● **GIVEN DATA**:

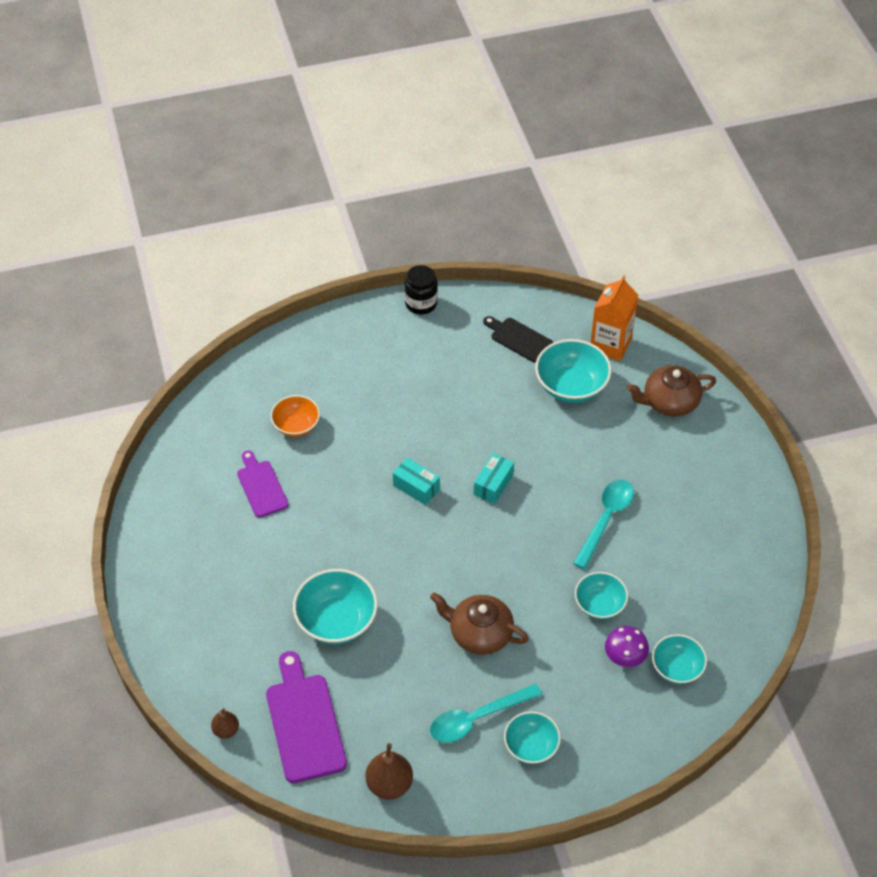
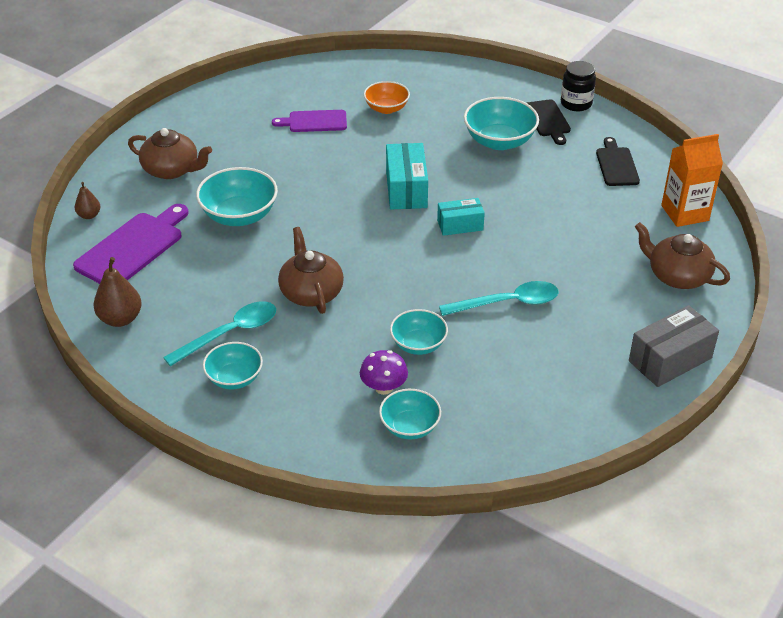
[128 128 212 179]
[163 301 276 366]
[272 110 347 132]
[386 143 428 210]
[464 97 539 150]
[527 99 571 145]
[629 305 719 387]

● **TASK DESCRIPTION**:
Please give back all the records above word for word, with no pictures included.

● **ANSWER SECTION**:
[128 128 212 179]
[163 301 276 366]
[272 110 347 132]
[386 143 428 210]
[464 97 539 150]
[527 99 571 145]
[629 305 719 387]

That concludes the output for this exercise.